Given data:
==================================================

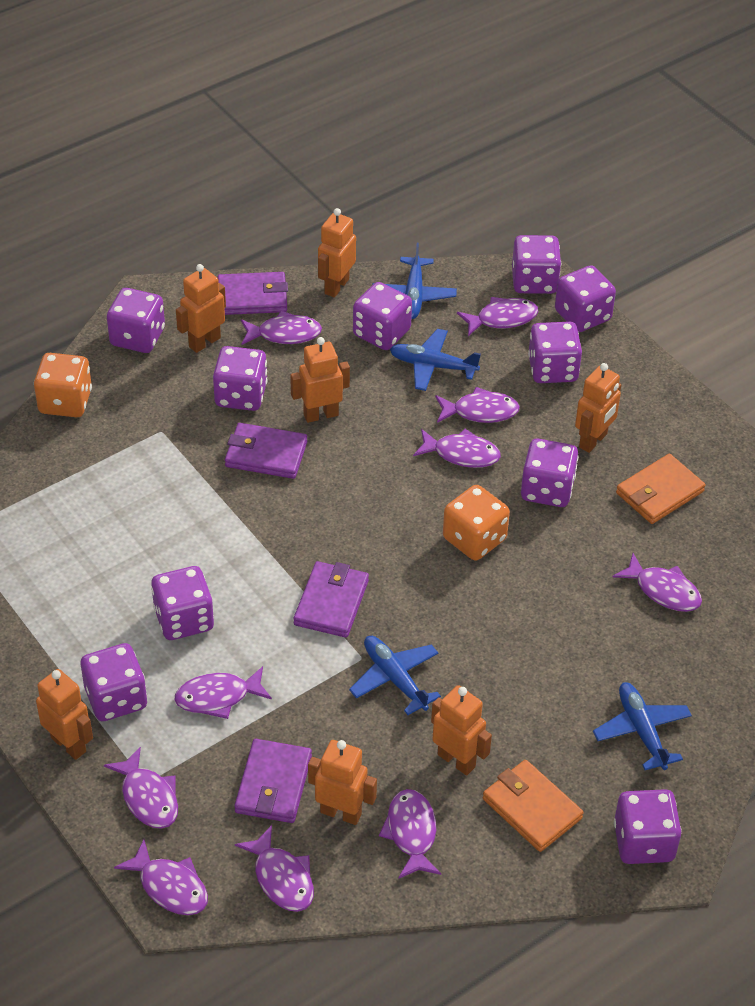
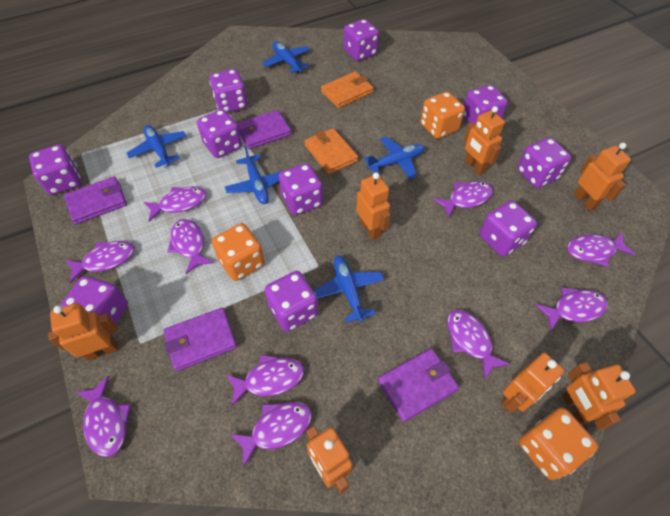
blue plane: 4 -> 5
orange dice: 2 -> 3

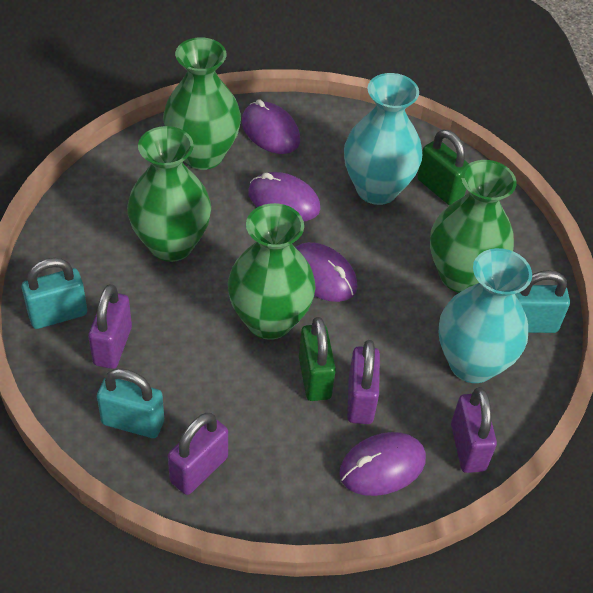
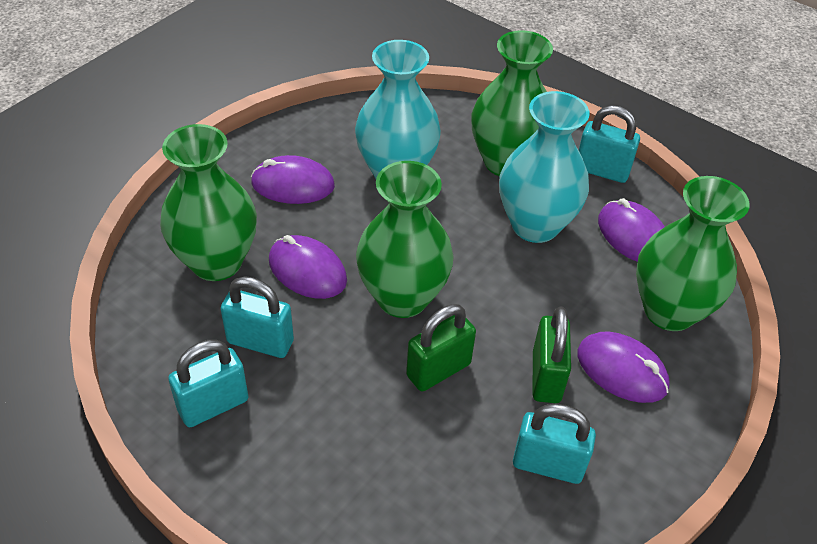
purple padlock: 4 -> 0
turquoise padlock: 3 -> 4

==================================================

Exercise requirements:
Start to finish, write out the data above exactly, omitting all pictures.

Exercise response:
blue plane: 4 -> 5
orange dice: 2 -> 3

purple padlock: 4 -> 0
turquoise padlock: 3 -> 4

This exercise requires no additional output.